-- RECORDS SHOWN follows --
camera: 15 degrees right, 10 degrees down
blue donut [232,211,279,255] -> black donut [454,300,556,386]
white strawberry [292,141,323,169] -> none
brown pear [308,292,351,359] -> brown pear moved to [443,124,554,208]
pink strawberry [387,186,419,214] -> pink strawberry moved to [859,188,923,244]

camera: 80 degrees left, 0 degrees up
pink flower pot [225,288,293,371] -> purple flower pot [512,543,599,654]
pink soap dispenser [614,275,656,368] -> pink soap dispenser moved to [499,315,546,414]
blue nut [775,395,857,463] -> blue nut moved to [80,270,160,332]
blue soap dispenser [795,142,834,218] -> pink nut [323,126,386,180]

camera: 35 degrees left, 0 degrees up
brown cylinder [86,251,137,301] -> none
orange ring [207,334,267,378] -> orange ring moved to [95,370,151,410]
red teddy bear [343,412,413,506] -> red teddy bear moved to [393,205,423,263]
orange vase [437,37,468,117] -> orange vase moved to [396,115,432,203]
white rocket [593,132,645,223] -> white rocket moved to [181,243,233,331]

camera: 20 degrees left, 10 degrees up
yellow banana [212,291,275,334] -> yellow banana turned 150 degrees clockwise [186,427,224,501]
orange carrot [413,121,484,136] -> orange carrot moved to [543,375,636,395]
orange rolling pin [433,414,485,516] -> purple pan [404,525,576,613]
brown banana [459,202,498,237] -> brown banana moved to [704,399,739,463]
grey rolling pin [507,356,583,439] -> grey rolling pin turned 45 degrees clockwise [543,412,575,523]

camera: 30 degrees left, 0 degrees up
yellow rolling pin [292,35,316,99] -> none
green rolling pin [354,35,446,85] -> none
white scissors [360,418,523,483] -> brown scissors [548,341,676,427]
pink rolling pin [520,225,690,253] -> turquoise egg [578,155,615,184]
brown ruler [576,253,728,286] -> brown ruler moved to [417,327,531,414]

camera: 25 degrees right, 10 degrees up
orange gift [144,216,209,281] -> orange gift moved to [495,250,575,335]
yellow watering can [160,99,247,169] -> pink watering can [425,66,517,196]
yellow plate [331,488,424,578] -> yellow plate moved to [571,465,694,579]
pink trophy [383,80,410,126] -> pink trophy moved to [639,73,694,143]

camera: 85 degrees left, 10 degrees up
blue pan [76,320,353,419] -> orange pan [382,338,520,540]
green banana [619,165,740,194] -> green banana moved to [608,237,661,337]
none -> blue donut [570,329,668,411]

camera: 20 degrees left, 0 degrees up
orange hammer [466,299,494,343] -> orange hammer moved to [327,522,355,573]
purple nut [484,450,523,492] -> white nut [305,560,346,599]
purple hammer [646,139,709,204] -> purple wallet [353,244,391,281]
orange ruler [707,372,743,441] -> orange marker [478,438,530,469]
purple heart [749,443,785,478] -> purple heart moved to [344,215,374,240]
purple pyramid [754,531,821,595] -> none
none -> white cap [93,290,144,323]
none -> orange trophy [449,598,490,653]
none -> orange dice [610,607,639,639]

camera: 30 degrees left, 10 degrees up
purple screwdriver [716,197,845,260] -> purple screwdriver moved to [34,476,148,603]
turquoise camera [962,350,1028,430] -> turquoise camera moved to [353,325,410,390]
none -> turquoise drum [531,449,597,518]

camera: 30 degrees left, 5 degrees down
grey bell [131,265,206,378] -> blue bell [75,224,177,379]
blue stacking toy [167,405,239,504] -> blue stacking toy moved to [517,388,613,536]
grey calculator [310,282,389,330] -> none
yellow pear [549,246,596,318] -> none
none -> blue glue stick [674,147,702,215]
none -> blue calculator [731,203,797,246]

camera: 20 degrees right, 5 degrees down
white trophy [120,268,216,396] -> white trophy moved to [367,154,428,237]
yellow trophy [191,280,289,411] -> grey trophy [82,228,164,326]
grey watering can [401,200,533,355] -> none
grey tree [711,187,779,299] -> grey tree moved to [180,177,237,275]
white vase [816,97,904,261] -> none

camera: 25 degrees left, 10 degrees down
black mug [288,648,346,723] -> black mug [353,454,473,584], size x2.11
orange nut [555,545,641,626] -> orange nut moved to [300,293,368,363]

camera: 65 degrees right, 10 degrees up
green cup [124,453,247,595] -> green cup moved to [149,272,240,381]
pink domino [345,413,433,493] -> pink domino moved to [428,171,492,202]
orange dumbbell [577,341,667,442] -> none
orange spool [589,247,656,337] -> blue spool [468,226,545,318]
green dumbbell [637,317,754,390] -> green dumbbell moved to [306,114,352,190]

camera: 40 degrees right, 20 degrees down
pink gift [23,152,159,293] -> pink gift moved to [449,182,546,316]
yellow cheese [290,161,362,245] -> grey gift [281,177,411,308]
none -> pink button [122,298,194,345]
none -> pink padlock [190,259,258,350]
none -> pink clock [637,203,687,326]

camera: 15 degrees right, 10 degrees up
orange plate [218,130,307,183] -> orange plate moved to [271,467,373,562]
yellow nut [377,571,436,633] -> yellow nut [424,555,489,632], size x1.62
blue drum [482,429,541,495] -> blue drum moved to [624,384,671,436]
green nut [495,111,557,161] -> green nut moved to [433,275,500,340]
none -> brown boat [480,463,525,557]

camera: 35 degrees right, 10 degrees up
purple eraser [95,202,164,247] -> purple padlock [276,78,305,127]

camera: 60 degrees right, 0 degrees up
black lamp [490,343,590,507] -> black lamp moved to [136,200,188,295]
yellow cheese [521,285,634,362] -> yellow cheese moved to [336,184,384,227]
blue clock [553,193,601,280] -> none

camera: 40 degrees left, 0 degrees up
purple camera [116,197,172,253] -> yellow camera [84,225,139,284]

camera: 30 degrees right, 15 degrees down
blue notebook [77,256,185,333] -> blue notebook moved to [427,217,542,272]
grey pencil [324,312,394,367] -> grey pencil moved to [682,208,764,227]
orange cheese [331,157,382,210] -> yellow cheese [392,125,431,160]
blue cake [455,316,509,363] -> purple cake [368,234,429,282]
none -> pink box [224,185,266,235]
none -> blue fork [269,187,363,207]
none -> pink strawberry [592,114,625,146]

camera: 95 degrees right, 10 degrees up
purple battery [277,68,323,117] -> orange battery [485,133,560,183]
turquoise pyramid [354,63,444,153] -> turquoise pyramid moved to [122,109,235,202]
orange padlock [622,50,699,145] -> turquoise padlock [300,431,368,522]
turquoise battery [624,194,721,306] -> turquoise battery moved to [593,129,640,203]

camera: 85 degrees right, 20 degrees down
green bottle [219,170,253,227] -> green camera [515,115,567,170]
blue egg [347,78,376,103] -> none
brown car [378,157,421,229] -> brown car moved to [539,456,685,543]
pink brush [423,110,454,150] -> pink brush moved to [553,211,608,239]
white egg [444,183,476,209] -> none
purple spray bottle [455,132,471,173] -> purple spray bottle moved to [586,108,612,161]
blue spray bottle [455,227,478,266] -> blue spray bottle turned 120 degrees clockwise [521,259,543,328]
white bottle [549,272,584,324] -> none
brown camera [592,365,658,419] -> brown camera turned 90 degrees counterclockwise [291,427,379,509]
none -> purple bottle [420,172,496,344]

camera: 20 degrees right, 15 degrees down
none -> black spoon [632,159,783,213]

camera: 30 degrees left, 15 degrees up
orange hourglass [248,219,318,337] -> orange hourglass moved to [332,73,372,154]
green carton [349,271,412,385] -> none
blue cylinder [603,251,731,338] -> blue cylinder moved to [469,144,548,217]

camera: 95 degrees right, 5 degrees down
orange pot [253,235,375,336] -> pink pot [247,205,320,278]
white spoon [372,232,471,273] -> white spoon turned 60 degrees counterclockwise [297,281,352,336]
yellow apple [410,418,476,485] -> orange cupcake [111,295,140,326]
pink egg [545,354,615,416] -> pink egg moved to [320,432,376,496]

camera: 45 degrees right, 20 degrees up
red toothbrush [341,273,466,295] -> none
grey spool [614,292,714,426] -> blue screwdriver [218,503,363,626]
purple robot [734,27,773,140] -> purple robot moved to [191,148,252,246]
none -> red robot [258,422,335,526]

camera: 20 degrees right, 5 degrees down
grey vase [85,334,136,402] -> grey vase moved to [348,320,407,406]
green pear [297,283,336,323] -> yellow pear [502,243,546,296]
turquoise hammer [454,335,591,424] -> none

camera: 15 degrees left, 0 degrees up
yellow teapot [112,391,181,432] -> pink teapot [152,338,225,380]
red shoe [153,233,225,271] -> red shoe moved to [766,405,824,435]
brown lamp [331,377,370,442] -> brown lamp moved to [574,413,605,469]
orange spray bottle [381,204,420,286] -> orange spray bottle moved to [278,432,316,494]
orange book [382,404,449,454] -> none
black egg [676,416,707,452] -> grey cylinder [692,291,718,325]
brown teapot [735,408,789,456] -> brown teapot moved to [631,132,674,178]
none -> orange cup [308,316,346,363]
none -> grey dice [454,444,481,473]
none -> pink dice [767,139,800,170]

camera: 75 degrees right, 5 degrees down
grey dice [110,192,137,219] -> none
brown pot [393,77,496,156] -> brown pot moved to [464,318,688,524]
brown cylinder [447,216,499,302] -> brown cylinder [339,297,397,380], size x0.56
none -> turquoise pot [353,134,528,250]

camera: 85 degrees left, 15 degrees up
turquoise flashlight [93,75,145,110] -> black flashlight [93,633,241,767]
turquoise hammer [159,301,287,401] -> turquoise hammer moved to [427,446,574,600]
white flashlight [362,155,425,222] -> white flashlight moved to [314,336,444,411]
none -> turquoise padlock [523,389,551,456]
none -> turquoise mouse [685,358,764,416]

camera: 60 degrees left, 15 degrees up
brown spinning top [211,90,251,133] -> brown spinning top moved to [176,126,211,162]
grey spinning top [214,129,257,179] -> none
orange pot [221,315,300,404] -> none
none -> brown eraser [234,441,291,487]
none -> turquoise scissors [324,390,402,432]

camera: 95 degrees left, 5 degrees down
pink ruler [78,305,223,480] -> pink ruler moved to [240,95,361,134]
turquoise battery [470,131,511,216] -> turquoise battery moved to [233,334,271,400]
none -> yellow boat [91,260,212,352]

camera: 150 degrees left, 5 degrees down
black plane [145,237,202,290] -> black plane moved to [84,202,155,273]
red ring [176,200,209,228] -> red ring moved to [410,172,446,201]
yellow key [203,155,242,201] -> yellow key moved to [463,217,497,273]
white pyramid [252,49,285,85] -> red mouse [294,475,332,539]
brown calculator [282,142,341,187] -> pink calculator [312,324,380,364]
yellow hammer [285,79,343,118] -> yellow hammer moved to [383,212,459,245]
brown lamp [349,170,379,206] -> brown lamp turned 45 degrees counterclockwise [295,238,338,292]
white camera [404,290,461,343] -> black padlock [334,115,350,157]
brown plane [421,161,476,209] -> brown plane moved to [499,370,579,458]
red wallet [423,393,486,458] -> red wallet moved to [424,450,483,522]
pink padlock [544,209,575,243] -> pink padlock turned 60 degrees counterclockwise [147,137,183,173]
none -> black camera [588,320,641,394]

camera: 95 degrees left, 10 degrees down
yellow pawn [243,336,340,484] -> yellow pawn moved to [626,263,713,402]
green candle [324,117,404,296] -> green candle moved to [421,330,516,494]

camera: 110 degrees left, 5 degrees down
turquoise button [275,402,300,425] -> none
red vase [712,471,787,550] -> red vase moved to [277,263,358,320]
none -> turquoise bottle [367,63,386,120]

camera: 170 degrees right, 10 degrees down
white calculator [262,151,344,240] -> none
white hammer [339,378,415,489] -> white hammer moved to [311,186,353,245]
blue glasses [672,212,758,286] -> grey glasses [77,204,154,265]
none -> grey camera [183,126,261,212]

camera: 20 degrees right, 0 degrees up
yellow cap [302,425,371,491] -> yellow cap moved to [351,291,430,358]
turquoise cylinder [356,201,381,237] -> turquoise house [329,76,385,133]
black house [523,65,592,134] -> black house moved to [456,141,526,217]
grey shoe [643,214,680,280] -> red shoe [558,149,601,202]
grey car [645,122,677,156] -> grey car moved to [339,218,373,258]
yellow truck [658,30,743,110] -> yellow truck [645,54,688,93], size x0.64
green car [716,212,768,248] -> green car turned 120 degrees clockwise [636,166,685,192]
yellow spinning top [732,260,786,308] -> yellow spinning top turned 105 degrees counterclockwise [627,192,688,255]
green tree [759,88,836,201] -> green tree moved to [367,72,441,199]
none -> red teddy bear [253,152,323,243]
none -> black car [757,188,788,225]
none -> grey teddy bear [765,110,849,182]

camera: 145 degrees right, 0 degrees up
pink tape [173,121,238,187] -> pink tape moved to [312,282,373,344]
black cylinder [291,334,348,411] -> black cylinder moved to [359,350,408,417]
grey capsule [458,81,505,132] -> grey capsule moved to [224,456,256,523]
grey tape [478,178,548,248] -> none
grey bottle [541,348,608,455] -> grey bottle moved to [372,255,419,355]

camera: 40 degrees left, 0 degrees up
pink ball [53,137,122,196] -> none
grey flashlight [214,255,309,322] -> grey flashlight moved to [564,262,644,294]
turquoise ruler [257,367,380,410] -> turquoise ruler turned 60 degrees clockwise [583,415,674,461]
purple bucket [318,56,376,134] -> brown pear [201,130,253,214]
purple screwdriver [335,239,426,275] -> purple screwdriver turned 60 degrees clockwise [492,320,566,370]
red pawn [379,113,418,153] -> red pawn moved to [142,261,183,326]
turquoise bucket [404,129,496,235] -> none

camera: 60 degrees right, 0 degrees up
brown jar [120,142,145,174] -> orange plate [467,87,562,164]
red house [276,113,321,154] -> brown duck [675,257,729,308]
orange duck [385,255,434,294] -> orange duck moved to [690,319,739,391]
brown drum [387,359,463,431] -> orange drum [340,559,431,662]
-- RECORDS SHOWN concluded --
WHAT IS EXPECTED: The response must repeat exactly the lines from the top of the material through the line containing "pink soap dispenser [614,275,656,368]", both included, with no other output.

YOUR SOLUTION:
camera: 15 degrees right, 10 degrees down
blue donut [232,211,279,255] -> black donut [454,300,556,386]
white strawberry [292,141,323,169] -> none
brown pear [308,292,351,359] -> brown pear moved to [443,124,554,208]
pink strawberry [387,186,419,214] -> pink strawberry moved to [859,188,923,244]

camera: 80 degrees left, 0 degrees up
pink flower pot [225,288,293,371] -> purple flower pot [512,543,599,654]
pink soap dispenser [614,275,656,368] -> pink soap dispenser moved to [499,315,546,414]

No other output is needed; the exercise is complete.